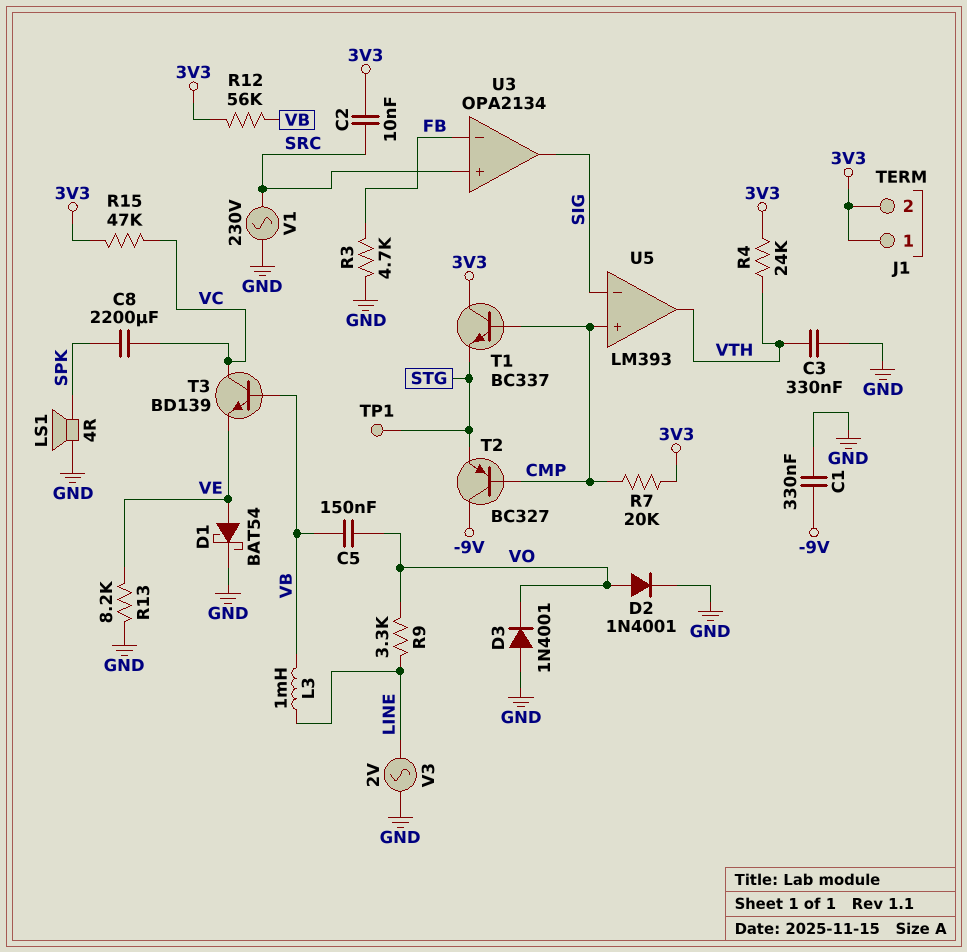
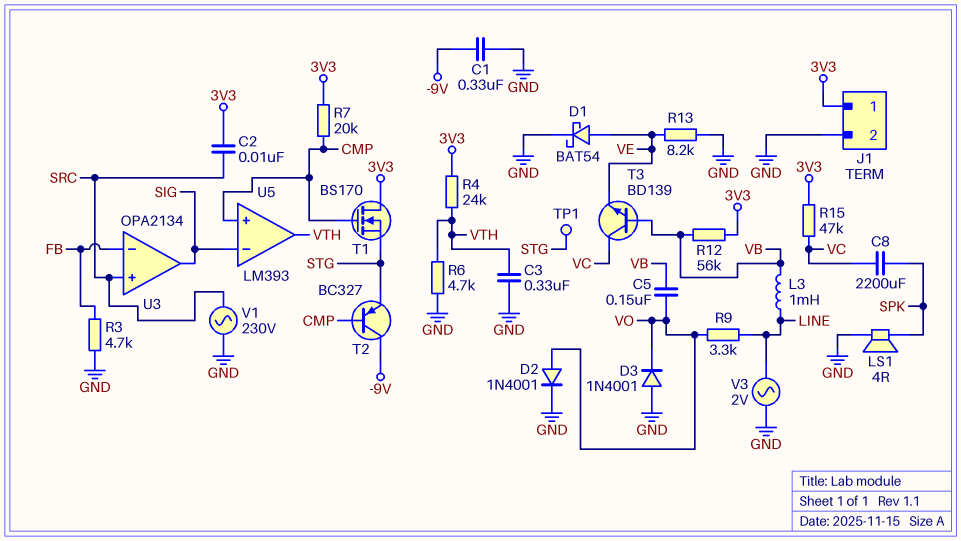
J1 pin 2: 3V3 -> GND
R6: none -> 4.7k (GND, VTH)
T1: NPN BC337 (B CMP, C 3V3, E STG) -> NMOS BS170 (G CMP, D 3V3, S STG)

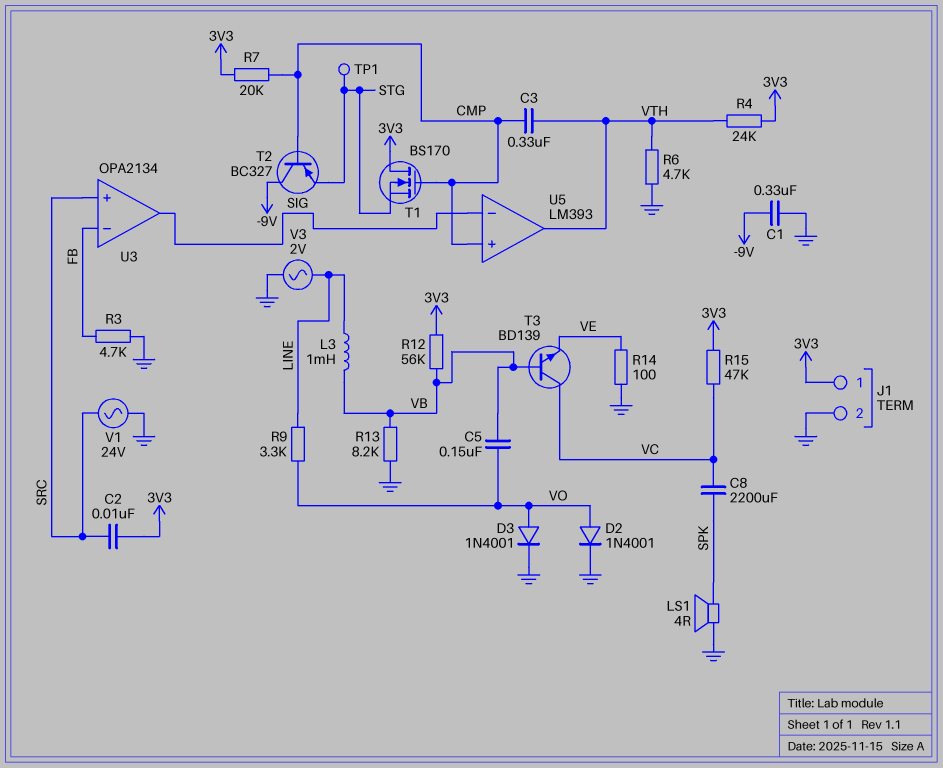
C3: 330nF (GND, VTH) -> 330nF (CMP, VTH)
D1: schottky BAT54 (A VE, K GND) -> none
D3: diode 1N4001 (A GND, K VO) -> diode 1N4001 (A VO, K GND)
R13: 8.2k (GND, VE) -> 8.2k (GND, VB)
R14: none -> 100 (GND, VE)
V1: AC 230V (GND, SRC) -> AC 24V (GND, SRC)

※

§ **ACTIVITY**
Only the lines from the line containing "T1: NPN BC337" through the end of the material should be retyped, exactly and in full, with no pictures.

§ **REPLY**
T1: NPN BC337 (B CMP, C 3V3, E STG) -> NMOS BS170 (G CMP, D 3V3, S STG)

C3: 330nF (GND, VTH) -> 330nF (CMP, VTH)
D1: schottky BAT54 (A VE, K GND) -> none
D3: diode 1N4001 (A GND, K VO) -> diode 1N4001 (A VO, K GND)
R13: 8.2k (GND, VE) -> 8.2k (GND, VB)
R14: none -> 100 (GND, VE)
V1: AC 230V (GND, SRC) -> AC 24V (GND, SRC)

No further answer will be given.